___ Recorded data

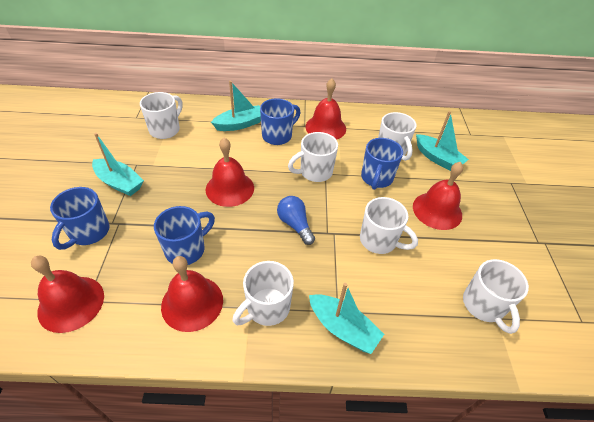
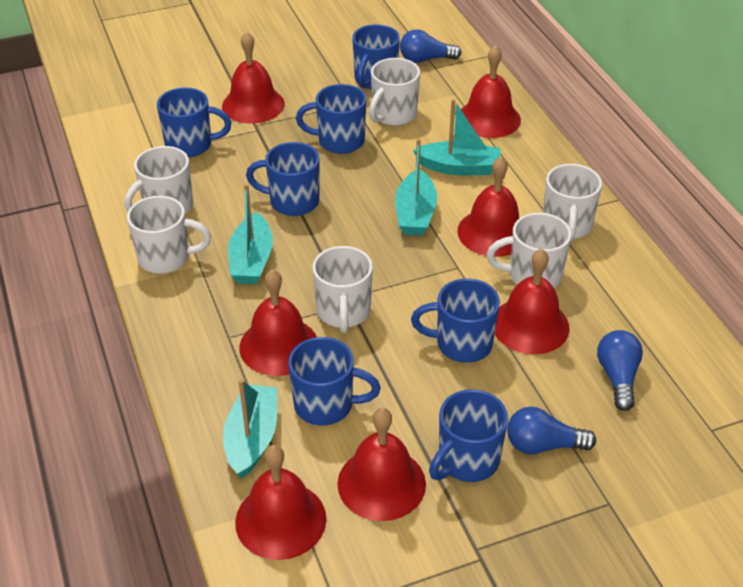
blue light bulb: 1 -> 3
blue mug: 4 -> 7
red bell: 5 -> 7

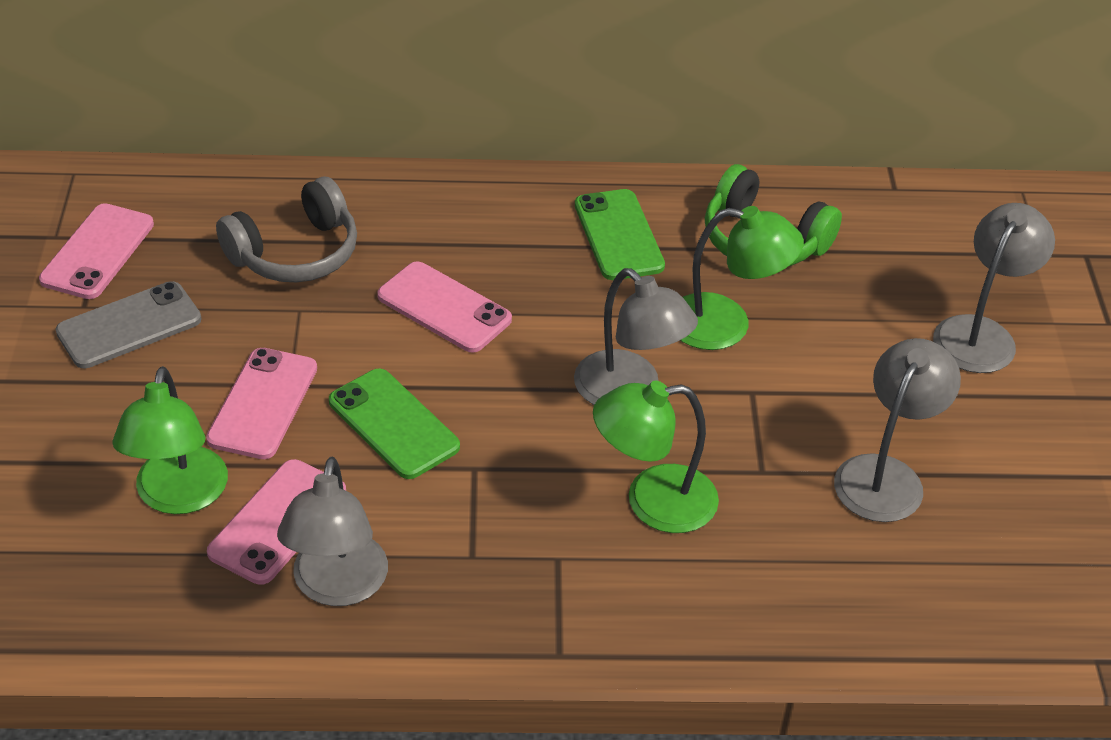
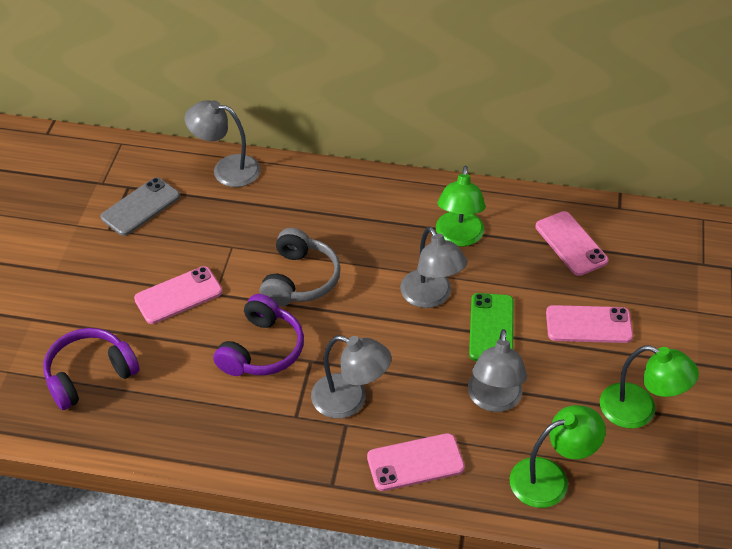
green headphones: 1 -> 0
green phone: 2 -> 1
purple headphones: 0 -> 2

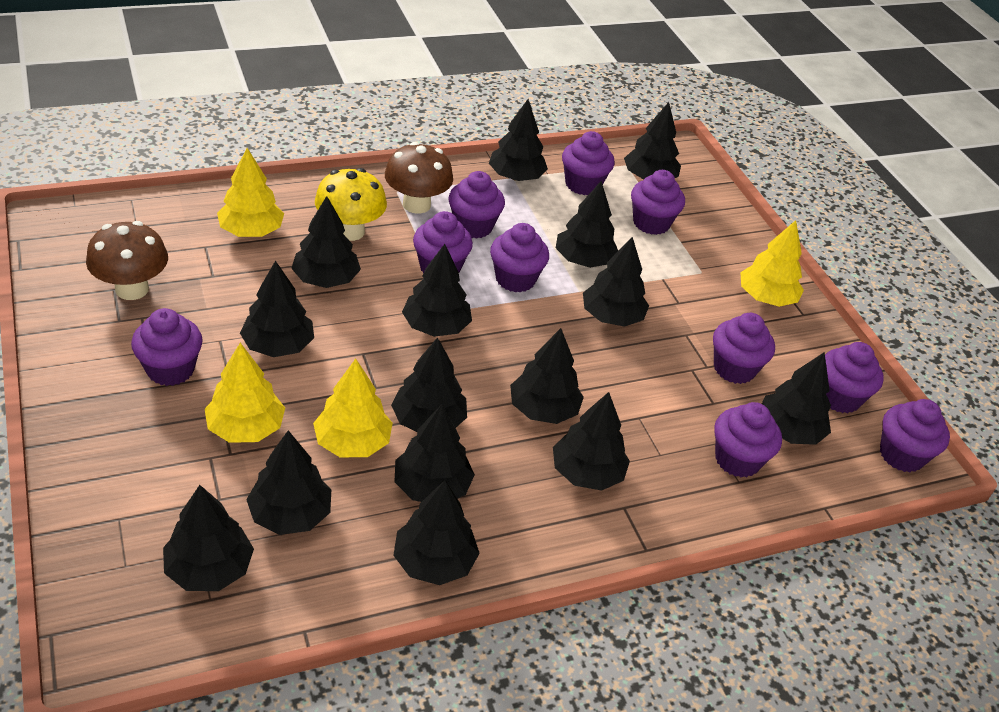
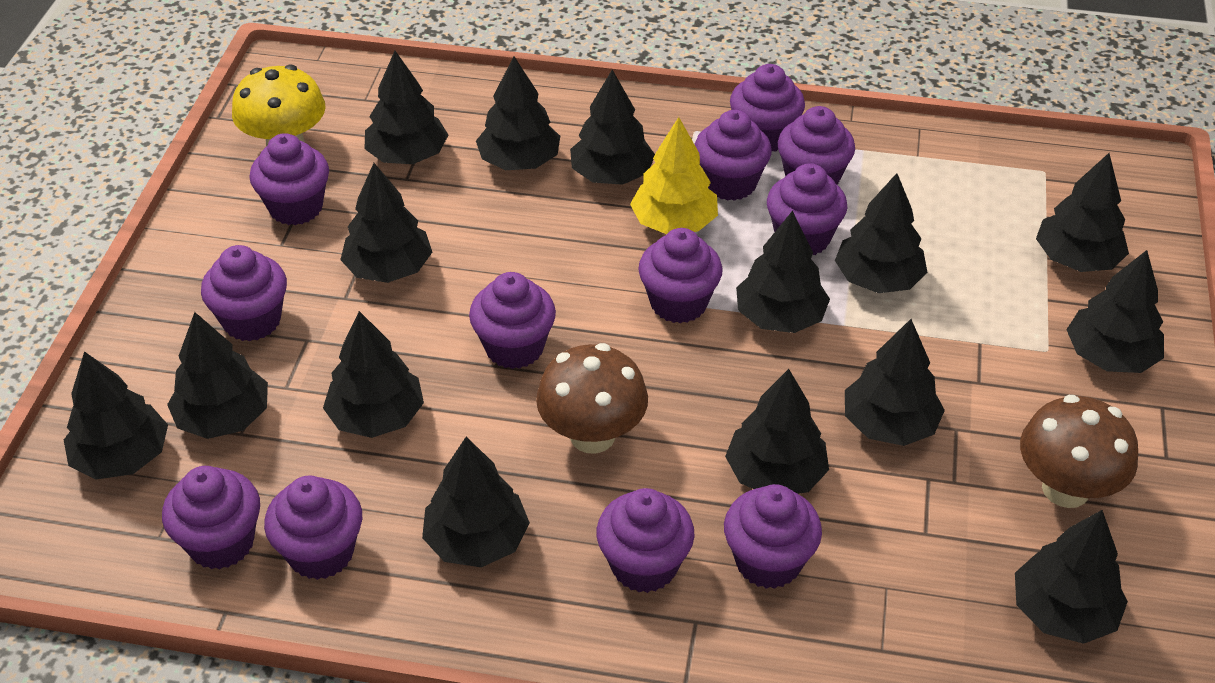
purple cupcake: 10 -> 12
yellow tree: 4 -> 1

______

Your task
A single number is the whole answer: the count of lines above that hold "purple".

Output of the exercise
2